Go to the line in the entries below that holds "none -> grey 1x1 brick [167,159,216,226]" and repeat exactly from there through the line that holds "yellow 1x3 brick [237,267,375,344]", inclusive.

** Opening Input data block **

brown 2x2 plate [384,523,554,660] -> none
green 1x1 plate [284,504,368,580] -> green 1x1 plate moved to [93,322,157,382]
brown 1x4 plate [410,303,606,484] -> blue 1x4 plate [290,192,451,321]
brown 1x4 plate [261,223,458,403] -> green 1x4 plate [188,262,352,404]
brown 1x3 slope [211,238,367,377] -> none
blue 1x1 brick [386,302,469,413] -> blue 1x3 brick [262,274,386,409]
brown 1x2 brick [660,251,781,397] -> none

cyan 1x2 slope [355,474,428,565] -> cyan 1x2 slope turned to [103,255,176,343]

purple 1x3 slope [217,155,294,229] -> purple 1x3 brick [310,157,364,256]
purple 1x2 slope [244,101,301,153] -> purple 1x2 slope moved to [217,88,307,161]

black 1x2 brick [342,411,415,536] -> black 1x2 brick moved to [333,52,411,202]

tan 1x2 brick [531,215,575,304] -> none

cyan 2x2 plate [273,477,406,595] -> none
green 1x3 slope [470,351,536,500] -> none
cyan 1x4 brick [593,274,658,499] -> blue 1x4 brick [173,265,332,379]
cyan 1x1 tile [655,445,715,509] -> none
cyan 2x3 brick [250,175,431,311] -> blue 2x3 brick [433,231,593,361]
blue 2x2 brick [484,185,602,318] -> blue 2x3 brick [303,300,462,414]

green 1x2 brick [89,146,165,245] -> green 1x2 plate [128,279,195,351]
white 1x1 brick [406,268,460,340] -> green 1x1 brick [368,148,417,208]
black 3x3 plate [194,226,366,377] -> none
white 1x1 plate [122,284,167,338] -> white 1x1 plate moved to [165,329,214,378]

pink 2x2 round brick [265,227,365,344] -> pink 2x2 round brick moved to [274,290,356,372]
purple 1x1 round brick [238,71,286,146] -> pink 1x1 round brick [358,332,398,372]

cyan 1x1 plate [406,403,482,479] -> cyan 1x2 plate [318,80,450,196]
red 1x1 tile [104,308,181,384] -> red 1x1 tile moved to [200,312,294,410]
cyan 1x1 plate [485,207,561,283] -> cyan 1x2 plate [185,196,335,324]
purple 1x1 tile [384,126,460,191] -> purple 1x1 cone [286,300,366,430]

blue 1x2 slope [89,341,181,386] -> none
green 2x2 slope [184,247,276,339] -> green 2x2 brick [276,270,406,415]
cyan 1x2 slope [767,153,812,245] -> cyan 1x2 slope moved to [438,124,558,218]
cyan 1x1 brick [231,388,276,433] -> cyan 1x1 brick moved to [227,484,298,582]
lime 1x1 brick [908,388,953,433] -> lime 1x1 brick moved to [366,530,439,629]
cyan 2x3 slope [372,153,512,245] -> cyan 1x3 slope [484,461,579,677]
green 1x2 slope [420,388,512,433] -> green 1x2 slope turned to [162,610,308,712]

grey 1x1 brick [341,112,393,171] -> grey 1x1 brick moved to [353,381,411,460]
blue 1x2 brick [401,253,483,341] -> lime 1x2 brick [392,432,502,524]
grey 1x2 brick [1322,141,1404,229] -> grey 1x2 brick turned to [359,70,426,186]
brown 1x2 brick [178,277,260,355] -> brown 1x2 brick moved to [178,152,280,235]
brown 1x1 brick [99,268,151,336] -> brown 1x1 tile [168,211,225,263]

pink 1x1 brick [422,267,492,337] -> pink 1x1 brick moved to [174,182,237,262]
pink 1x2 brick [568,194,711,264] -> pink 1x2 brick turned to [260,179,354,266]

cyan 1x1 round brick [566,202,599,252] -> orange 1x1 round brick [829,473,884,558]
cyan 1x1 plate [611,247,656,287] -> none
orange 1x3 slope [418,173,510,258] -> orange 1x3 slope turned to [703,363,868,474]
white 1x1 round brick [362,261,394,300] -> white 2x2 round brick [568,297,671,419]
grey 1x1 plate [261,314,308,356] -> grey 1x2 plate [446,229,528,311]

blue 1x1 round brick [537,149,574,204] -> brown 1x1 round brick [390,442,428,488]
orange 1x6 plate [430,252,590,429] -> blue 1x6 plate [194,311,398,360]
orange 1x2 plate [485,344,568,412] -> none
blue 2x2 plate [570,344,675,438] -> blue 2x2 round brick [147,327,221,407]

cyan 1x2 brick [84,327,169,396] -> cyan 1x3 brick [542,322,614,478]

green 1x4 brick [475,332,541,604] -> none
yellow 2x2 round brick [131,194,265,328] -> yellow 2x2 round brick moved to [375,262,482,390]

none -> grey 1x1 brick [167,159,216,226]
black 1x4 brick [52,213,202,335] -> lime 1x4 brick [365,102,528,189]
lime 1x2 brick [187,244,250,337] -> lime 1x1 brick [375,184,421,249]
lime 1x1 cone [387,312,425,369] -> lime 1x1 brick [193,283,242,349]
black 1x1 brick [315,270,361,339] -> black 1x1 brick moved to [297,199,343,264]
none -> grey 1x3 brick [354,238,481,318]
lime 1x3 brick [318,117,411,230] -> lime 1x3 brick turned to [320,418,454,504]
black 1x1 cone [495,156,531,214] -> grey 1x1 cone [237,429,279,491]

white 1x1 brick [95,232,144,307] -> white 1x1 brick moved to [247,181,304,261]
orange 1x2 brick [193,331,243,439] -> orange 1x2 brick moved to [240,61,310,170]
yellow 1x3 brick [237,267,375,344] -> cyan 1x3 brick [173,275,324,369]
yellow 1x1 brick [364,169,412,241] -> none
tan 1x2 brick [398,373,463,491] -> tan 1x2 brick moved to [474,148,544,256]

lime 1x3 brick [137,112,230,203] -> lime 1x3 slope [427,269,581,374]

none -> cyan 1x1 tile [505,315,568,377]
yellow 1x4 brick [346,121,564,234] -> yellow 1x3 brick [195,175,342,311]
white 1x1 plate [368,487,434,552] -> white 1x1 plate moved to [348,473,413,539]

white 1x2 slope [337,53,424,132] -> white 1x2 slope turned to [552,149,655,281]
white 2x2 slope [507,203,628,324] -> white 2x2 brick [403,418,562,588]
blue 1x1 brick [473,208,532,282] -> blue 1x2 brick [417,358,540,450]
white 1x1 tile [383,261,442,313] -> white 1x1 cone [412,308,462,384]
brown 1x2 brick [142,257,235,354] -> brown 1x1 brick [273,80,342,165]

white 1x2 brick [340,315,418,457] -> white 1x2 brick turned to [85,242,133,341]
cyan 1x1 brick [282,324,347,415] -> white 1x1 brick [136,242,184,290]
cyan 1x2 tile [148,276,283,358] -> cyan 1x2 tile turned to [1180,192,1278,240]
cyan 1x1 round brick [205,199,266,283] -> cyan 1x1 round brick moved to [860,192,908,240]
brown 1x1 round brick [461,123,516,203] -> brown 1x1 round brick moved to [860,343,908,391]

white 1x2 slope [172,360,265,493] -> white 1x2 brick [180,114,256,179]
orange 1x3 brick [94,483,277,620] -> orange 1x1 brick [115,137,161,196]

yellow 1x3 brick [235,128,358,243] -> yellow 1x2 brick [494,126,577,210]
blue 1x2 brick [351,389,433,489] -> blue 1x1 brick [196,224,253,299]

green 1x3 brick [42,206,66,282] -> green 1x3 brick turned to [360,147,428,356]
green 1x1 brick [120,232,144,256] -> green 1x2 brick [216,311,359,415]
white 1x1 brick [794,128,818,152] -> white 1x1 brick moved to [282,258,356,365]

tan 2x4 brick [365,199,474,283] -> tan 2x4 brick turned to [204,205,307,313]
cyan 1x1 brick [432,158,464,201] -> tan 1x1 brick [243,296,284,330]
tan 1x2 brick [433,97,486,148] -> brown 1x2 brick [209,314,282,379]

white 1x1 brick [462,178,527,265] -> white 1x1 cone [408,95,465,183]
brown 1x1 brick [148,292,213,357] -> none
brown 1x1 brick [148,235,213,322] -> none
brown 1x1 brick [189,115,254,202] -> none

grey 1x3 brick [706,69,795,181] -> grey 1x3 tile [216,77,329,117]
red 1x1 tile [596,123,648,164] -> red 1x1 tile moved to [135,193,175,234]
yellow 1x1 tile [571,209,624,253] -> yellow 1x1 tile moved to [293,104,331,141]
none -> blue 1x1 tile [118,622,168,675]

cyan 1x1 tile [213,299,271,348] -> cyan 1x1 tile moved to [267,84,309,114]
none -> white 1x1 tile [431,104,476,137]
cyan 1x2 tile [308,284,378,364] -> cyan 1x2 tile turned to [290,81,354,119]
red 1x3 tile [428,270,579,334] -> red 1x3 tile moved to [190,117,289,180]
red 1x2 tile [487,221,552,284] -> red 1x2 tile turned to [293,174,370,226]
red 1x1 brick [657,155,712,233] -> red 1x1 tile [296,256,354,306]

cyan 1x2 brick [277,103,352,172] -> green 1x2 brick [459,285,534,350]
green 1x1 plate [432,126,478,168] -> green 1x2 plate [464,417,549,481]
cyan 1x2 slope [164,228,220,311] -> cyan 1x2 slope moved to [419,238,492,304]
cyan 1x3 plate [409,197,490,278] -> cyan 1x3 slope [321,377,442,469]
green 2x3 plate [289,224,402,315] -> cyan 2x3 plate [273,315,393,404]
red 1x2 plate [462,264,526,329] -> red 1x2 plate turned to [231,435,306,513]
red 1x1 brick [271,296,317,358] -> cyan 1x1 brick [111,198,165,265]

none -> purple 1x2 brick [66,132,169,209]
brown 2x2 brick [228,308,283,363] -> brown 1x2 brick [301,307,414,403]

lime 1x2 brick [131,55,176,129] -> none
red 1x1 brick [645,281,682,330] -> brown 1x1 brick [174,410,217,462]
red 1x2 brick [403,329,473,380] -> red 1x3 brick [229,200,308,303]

** Closing Input data block **

→ Expected output:
none -> grey 1x1 brick [167,159,216,226]
black 1x4 brick [52,213,202,335] -> lime 1x4 brick [365,102,528,189]
lime 1x2 brick [187,244,250,337] -> lime 1x1 brick [375,184,421,249]
lime 1x1 cone [387,312,425,369] -> lime 1x1 brick [193,283,242,349]
black 1x1 brick [315,270,361,339] -> black 1x1 brick moved to [297,199,343,264]
none -> grey 1x3 brick [354,238,481,318]
lime 1x3 brick [318,117,411,230] -> lime 1x3 brick turned to [320,418,454,504]
black 1x1 cone [495,156,531,214] -> grey 1x1 cone [237,429,279,491]

white 1x1 brick [95,232,144,307] -> white 1x1 brick moved to [247,181,304,261]
orange 1x2 brick [193,331,243,439] -> orange 1x2 brick moved to [240,61,310,170]
yellow 1x3 brick [237,267,375,344] -> cyan 1x3 brick [173,275,324,369]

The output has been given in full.